Work order:
Return nothing except the lines from the one that contains "camera: 50 degrees left, 15 degrees down" through the end of the material below, each exactly as given.

Data for the task:
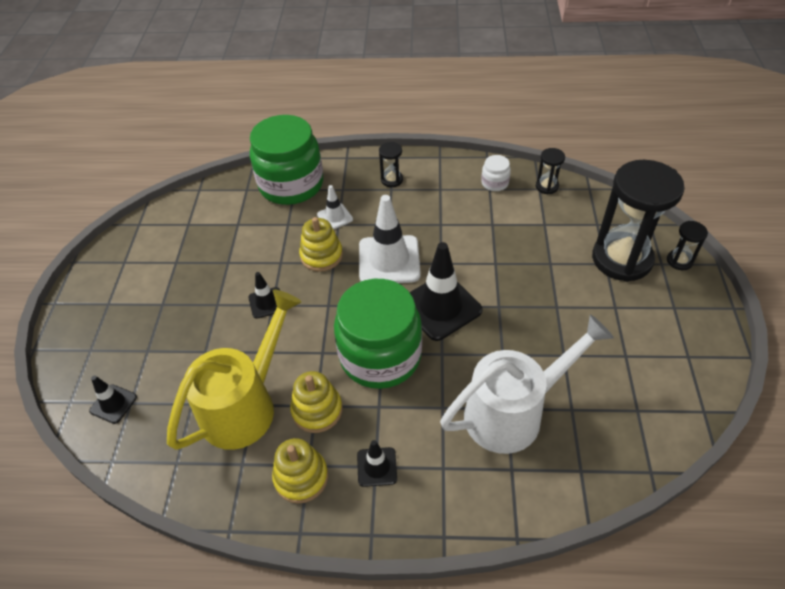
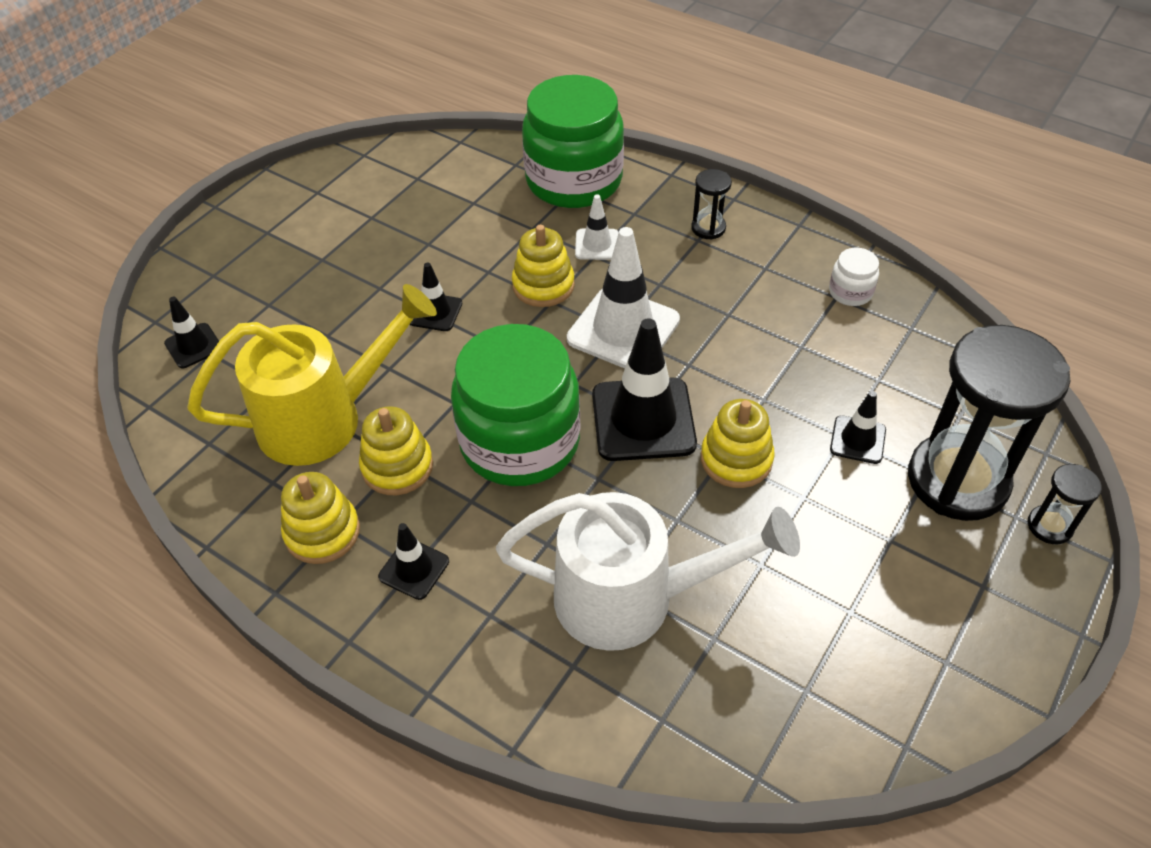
camera: 30 degrees right, 0 degrees up
(507, 304) = (736, 459): none -> yellow stacking toy
(547, 186) = (925, 329): black hourglass -> none
(559, 262) = (857, 440): none -> black traffic cone

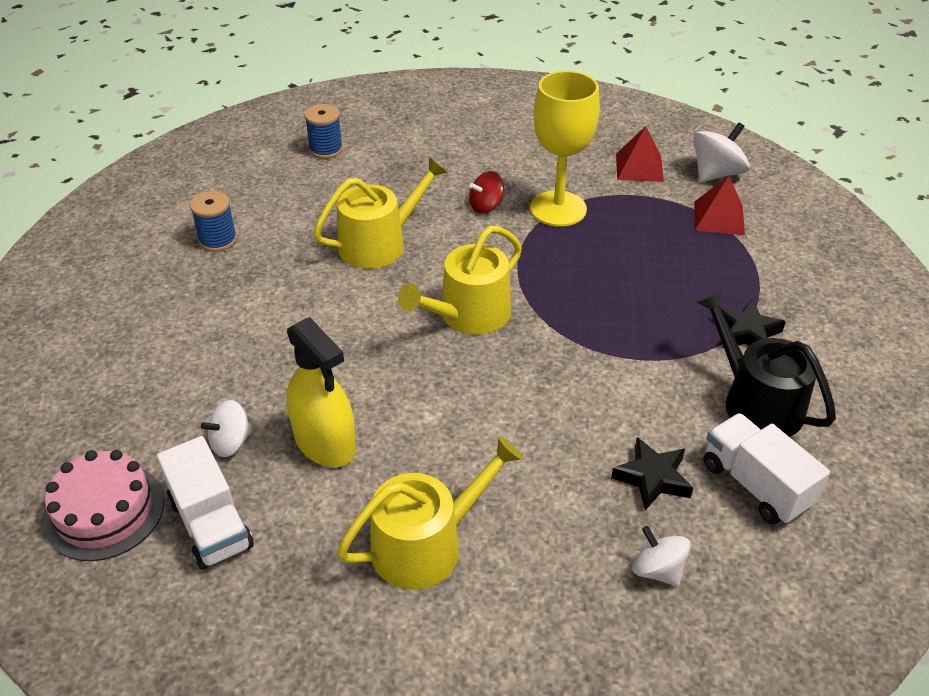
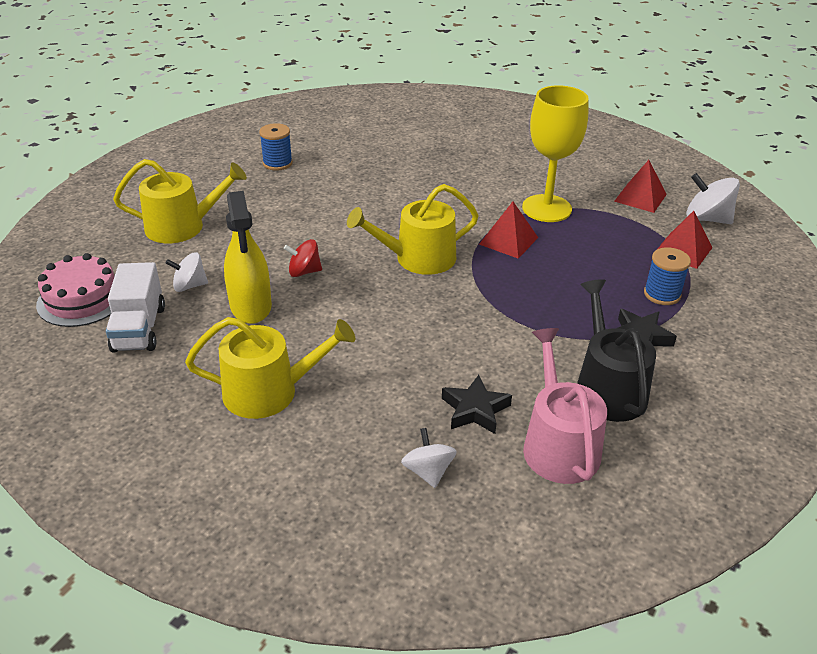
camera: 25 degrees right, 5 degrees down
(326, 149) = (397, 126): blue spool -> blue spool (662, 294)
(380, 243) = (389, 195): yellow watering can -> yellow watering can (183, 226)
(486, 206) = (489, 192): red spinning top -> red spinning top (304, 272)
(547, 261) = (508, 241): none -> red pyramid
(716, 174) = (707, 219): white spinning top -> white spinning top turned 135 degrees counterclockwise
(755, 485) = (558, 444): white truck -> pink watering can

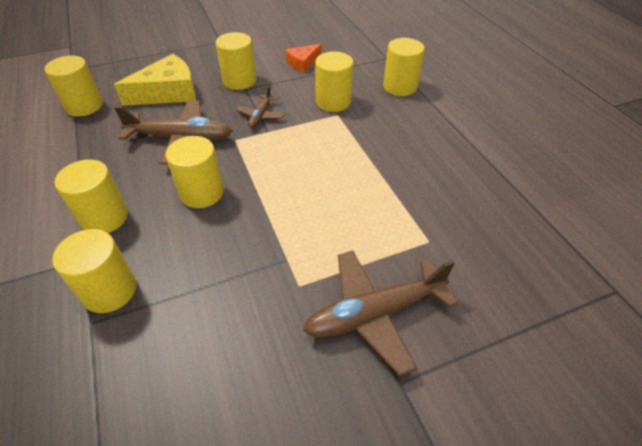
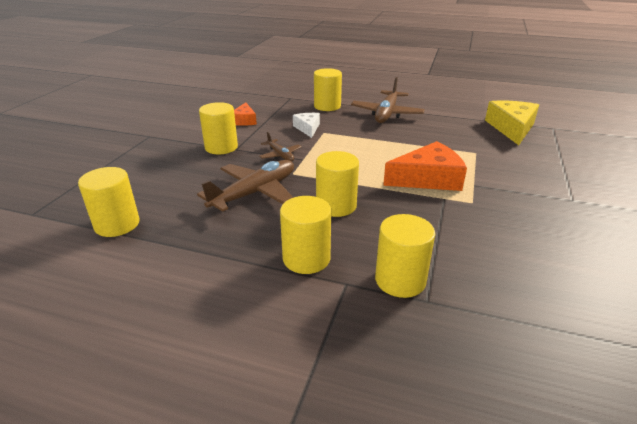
camera: 50 degrees left, 15 degrees down
(168, 92) = (179, 178): yellow cheese -> yellow cheese (511, 128)
(317, 229) = (428, 178): none -> orange cheese
(333, 102) = (307, 128): yellow cylinder -> white cheese
(375, 313) = (517, 188): brown plane -> brown plane (386, 114)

Response for this exercise:
camera: 50 degrees left, 15 degrees down
(168, 92) = (179, 178): yellow cheese -> yellow cheese (511, 128)
(317, 229) = (428, 178): none -> orange cheese
(333, 102) = (307, 128): yellow cylinder -> white cheese
(375, 313) = (517, 188): brown plane -> brown plane (386, 114)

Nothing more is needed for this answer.